Your goal: Return all lines below containing the word "lugoko".

Input data:
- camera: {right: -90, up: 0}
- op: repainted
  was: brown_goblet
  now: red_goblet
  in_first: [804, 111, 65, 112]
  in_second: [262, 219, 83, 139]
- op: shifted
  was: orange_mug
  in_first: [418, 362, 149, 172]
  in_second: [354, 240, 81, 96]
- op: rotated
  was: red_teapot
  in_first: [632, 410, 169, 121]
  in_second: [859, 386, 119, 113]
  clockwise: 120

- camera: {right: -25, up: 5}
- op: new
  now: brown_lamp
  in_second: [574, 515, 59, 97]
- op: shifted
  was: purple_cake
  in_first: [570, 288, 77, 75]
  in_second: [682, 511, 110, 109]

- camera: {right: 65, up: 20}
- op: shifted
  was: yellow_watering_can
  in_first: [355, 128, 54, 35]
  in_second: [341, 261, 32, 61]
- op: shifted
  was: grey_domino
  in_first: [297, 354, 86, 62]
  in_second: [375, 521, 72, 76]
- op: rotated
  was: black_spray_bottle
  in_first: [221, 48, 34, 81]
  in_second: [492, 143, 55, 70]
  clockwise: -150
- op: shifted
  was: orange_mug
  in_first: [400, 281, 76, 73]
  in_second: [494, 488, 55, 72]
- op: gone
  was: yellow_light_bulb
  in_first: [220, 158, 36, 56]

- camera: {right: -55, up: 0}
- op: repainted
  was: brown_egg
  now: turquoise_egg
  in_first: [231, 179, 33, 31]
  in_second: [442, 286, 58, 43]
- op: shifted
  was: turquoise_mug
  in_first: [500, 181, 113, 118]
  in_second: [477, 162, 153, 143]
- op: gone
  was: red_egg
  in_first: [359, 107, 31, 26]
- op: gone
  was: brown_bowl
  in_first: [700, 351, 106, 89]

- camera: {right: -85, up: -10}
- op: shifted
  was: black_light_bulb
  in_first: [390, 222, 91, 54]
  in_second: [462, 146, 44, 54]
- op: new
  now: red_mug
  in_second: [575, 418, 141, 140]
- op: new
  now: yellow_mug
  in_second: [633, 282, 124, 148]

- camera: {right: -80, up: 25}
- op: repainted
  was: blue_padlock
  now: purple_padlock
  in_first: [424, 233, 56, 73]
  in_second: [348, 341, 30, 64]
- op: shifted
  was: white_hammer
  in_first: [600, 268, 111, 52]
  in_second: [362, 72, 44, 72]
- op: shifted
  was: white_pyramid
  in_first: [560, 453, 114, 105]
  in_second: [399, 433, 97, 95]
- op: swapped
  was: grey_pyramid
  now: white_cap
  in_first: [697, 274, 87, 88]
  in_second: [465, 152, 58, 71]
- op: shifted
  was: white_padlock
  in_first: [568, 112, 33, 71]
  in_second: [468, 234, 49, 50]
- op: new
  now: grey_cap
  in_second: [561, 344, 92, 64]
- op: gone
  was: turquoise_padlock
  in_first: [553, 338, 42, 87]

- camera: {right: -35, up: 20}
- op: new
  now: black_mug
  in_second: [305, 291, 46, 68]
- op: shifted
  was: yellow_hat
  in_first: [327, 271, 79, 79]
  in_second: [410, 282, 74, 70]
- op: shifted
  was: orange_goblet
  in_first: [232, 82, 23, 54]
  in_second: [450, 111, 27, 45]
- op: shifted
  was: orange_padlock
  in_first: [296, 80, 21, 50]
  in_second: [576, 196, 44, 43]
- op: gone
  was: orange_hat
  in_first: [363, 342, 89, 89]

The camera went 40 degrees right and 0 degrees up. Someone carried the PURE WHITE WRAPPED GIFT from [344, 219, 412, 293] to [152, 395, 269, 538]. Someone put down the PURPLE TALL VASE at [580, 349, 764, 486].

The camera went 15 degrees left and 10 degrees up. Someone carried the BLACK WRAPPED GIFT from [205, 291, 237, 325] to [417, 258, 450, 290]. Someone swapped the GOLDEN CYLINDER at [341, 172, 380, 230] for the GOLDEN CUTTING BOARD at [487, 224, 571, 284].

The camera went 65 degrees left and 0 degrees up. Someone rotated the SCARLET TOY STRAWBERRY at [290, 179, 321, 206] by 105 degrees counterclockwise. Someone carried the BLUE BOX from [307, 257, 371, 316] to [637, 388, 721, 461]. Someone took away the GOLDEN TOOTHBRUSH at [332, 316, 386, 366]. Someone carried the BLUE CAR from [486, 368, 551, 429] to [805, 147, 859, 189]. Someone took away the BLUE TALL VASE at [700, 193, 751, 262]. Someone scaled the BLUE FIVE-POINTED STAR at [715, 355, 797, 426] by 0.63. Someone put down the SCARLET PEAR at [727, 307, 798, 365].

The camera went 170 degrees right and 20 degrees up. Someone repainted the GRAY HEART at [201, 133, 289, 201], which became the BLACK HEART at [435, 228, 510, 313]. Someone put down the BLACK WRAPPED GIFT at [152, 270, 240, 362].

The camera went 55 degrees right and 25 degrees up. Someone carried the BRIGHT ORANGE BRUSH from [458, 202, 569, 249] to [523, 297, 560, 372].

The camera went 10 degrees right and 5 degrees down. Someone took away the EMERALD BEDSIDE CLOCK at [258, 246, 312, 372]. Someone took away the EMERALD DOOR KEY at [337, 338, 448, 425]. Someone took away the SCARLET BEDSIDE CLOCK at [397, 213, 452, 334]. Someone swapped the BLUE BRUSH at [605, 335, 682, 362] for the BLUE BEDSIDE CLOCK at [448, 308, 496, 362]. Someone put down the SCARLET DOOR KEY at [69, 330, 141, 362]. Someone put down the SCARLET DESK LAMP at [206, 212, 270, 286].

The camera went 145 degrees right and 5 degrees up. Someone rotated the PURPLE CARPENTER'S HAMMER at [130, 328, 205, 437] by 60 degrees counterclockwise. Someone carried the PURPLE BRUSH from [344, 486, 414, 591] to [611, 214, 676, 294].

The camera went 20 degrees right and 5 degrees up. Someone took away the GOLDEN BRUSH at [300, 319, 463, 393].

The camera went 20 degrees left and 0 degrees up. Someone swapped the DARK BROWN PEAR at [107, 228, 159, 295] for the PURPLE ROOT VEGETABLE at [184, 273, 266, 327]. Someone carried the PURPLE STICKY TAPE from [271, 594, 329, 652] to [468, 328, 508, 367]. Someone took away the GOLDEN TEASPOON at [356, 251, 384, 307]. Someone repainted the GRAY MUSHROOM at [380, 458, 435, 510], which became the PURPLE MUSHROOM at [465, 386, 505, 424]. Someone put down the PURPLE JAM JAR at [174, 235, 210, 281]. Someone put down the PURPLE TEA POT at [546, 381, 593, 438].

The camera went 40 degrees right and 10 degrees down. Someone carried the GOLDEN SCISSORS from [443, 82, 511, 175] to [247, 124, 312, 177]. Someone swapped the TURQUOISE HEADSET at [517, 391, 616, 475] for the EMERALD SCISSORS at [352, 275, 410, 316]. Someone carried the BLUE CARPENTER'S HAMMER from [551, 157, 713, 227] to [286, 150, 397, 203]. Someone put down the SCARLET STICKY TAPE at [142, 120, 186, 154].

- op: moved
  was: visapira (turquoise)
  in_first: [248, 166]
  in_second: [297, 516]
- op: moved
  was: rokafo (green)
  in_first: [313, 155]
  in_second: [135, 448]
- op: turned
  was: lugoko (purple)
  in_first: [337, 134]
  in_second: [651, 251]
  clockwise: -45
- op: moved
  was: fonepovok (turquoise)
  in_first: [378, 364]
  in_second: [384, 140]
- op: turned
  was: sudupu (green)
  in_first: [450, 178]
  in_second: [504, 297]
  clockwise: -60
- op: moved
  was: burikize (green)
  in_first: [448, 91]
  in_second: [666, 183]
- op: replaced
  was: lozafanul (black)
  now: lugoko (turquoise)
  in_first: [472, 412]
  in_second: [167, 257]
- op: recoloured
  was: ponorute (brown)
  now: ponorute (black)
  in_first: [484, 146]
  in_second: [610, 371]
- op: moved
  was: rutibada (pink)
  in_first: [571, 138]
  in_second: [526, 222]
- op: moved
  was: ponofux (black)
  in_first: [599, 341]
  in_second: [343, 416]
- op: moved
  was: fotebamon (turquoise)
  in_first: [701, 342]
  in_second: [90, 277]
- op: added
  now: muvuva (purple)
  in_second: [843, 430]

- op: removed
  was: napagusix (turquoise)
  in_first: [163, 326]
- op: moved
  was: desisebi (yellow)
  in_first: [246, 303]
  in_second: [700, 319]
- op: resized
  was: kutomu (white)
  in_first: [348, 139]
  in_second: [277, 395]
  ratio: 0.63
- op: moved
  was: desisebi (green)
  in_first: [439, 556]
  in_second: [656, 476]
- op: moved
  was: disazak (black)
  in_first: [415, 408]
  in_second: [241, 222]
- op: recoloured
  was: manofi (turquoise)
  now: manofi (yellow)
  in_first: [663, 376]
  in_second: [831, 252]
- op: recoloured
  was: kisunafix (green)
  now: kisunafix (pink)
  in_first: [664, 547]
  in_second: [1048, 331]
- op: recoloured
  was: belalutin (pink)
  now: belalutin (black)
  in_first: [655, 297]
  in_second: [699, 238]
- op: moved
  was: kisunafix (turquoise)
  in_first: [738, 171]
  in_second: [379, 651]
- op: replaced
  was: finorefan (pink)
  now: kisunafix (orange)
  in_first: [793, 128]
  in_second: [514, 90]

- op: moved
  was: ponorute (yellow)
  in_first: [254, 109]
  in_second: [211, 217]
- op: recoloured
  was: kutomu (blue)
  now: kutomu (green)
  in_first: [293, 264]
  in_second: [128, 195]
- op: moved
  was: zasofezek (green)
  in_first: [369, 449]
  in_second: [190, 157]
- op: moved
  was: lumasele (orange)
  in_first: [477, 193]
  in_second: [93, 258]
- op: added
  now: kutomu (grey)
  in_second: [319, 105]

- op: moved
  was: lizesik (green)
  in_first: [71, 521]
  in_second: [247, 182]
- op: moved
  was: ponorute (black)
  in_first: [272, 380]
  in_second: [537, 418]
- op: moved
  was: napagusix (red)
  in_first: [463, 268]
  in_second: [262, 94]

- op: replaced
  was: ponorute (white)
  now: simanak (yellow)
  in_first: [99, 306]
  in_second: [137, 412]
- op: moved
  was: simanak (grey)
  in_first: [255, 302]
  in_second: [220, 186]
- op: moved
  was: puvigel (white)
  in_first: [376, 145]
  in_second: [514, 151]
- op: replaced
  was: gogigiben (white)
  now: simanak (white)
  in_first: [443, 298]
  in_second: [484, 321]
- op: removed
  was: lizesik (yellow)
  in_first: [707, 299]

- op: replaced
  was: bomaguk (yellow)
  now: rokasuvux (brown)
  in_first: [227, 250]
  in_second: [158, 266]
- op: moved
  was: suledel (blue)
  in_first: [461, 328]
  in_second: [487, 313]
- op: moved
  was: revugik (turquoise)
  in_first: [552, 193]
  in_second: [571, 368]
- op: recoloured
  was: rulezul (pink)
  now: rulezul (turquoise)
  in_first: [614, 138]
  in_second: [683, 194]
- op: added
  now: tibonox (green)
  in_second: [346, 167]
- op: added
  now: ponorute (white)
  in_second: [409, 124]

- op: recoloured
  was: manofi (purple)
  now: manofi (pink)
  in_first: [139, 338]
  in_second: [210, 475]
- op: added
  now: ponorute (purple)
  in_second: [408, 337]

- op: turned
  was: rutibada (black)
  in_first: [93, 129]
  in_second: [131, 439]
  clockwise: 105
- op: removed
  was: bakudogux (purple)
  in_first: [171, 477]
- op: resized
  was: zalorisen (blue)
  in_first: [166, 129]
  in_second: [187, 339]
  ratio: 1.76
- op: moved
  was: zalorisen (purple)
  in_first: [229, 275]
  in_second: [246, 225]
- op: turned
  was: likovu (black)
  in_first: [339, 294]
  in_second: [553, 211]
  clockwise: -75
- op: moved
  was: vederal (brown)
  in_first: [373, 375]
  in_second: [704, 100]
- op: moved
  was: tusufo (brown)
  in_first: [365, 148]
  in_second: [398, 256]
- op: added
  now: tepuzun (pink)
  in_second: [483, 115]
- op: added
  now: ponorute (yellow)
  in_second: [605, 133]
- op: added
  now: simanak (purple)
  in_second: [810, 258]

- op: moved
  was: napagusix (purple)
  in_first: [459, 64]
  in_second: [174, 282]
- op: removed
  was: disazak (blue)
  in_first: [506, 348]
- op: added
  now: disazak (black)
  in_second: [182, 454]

Task response:
  was: lugoko (purple)
  now: lugoko (turquoise)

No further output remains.